§ **EXERCISE REQUIREMENTS**
Set down the entries exactly as they appear, apart from the images, which stay out.

(RECORD EXTRACTS Opens)

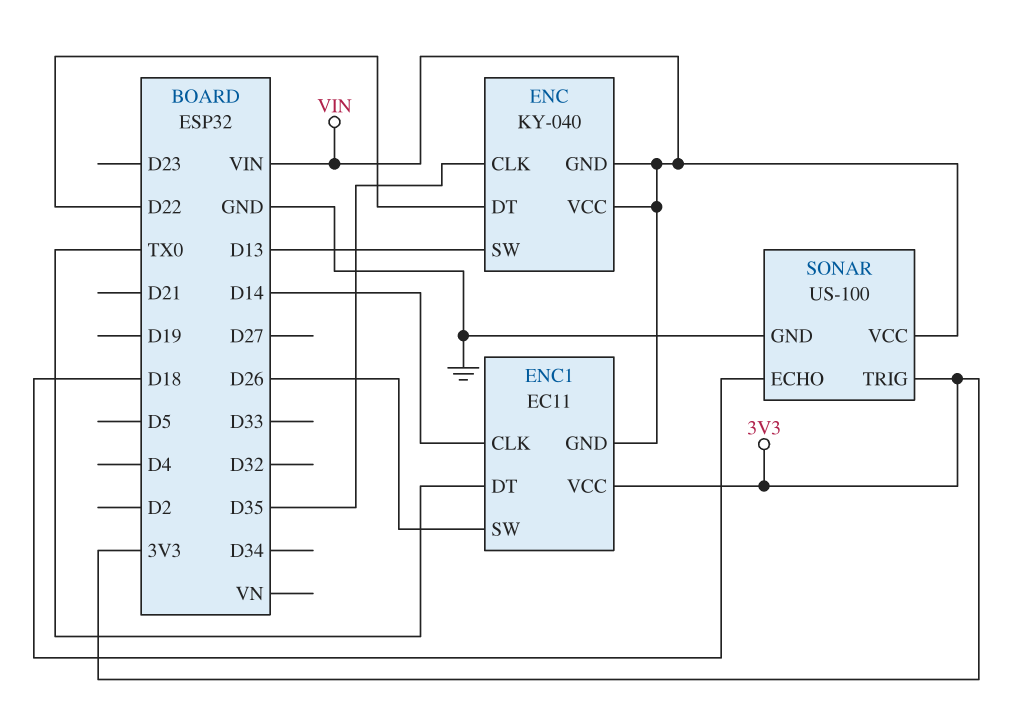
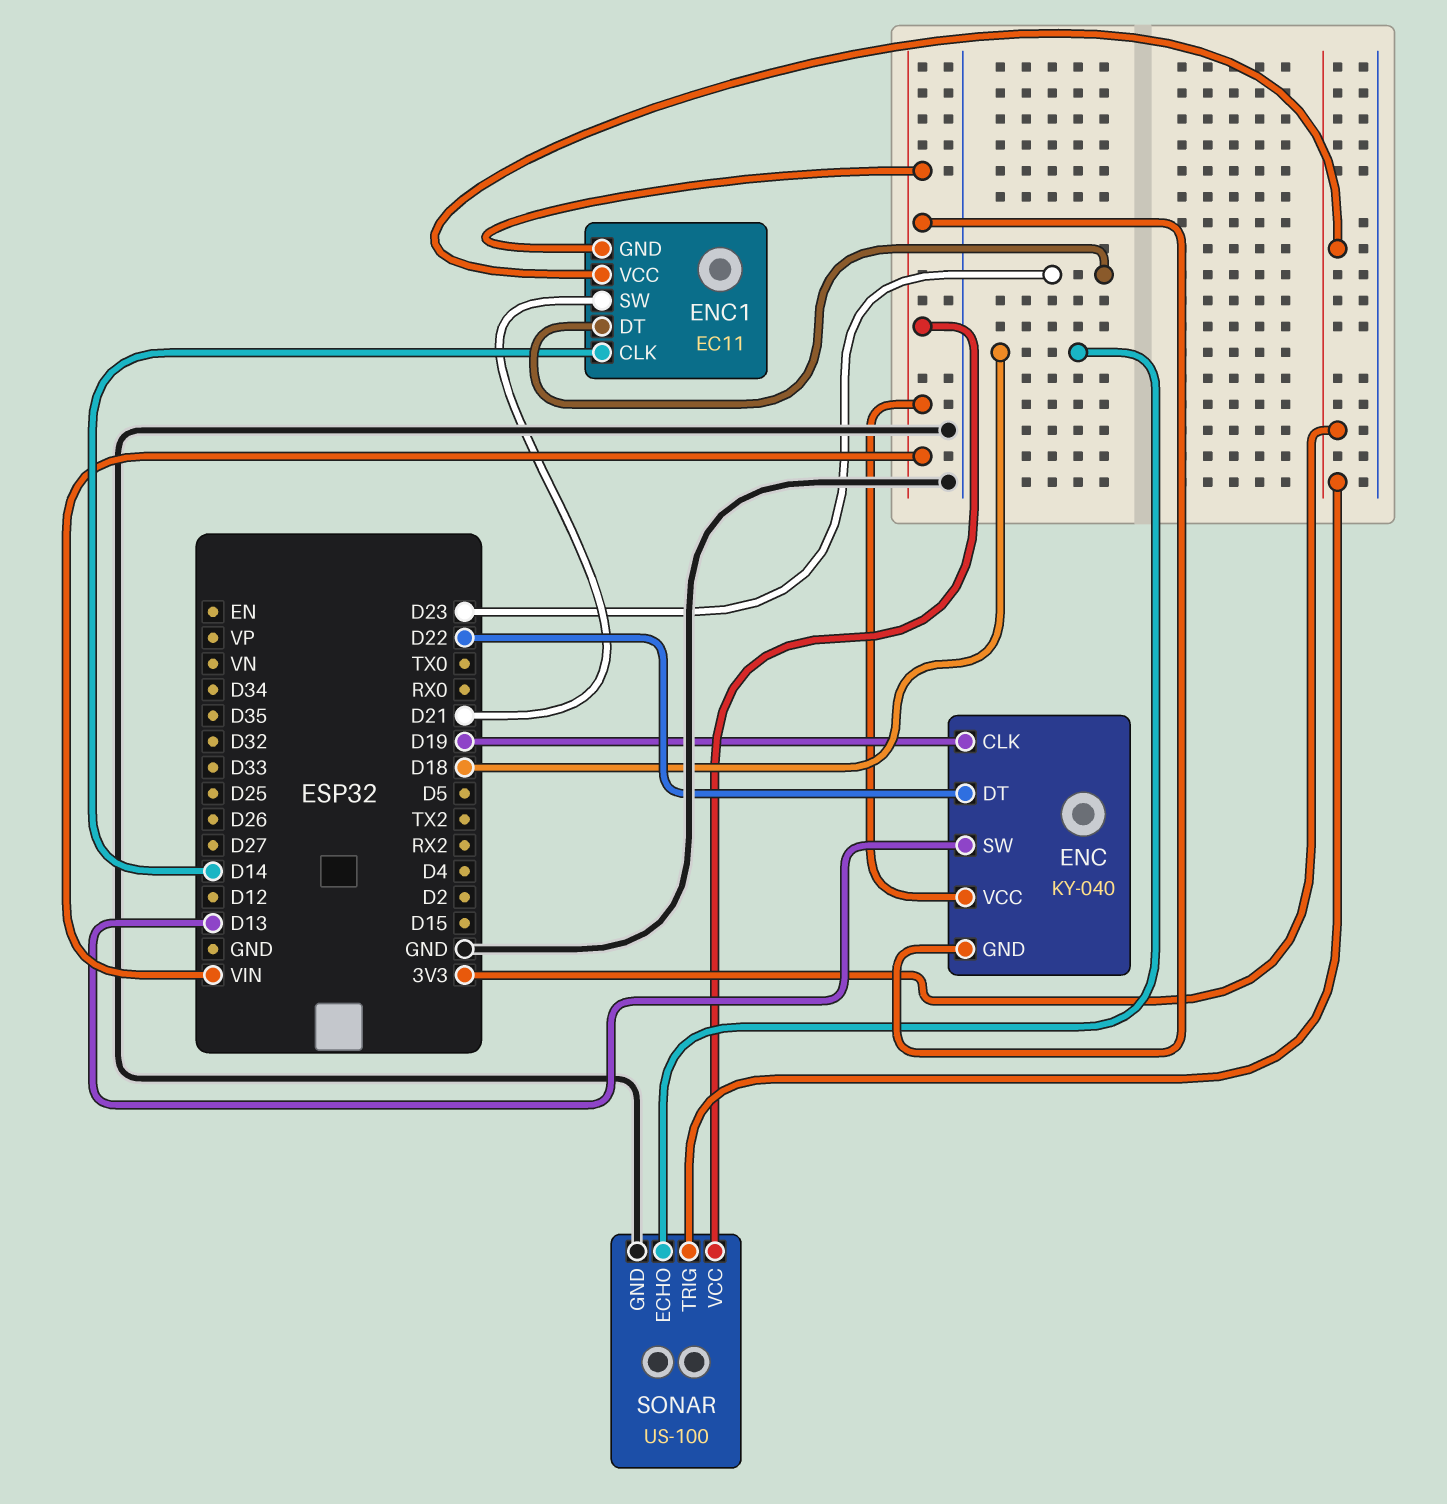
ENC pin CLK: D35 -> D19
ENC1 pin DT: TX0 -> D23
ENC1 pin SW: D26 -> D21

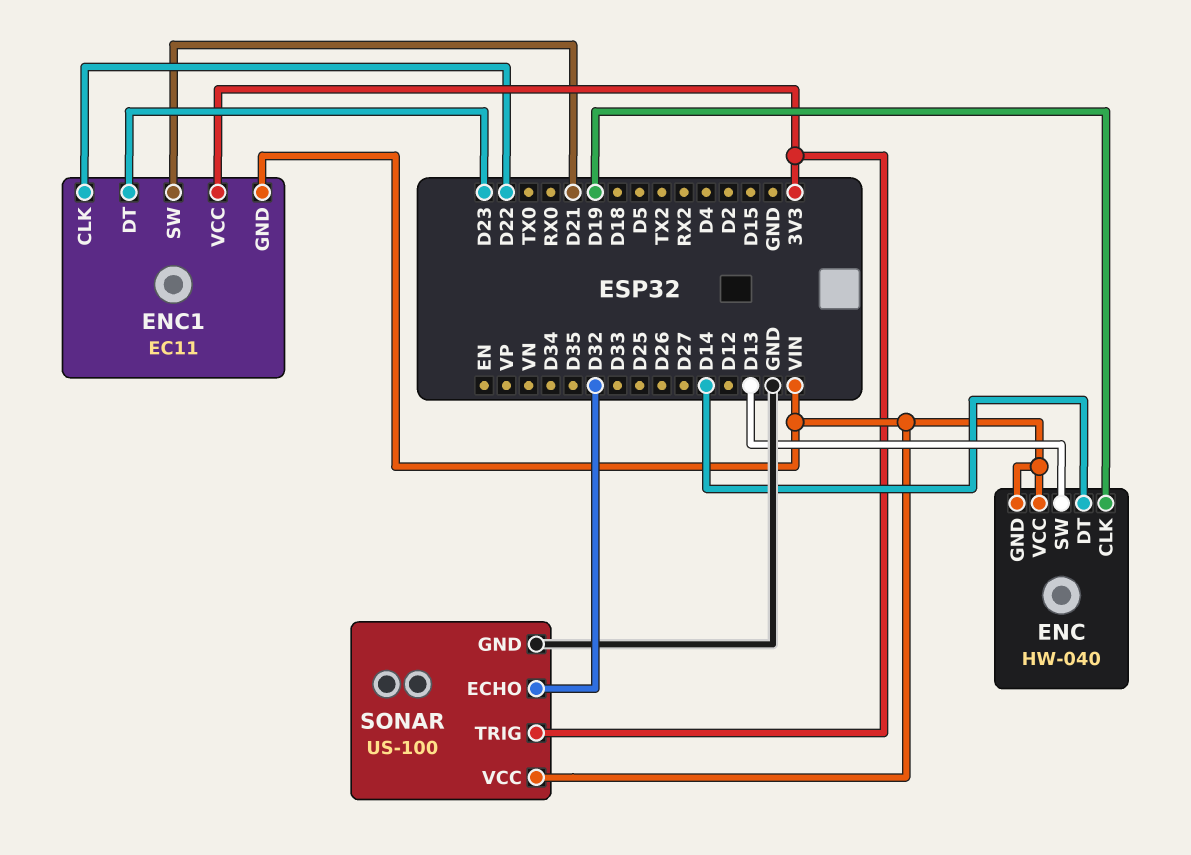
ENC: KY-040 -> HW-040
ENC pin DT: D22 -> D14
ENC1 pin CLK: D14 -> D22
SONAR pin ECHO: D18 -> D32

(RECORD EXTRACTS Closes)

§ **FINISHED TASK**
ENC pin CLK: D35 -> D19
ENC1 pin DT: TX0 -> D23
ENC1 pin SW: D26 -> D21

ENC: KY-040 -> HW-040
ENC pin DT: D22 -> D14
ENC1 pin CLK: D14 -> D22
SONAR pin ECHO: D18 -> D32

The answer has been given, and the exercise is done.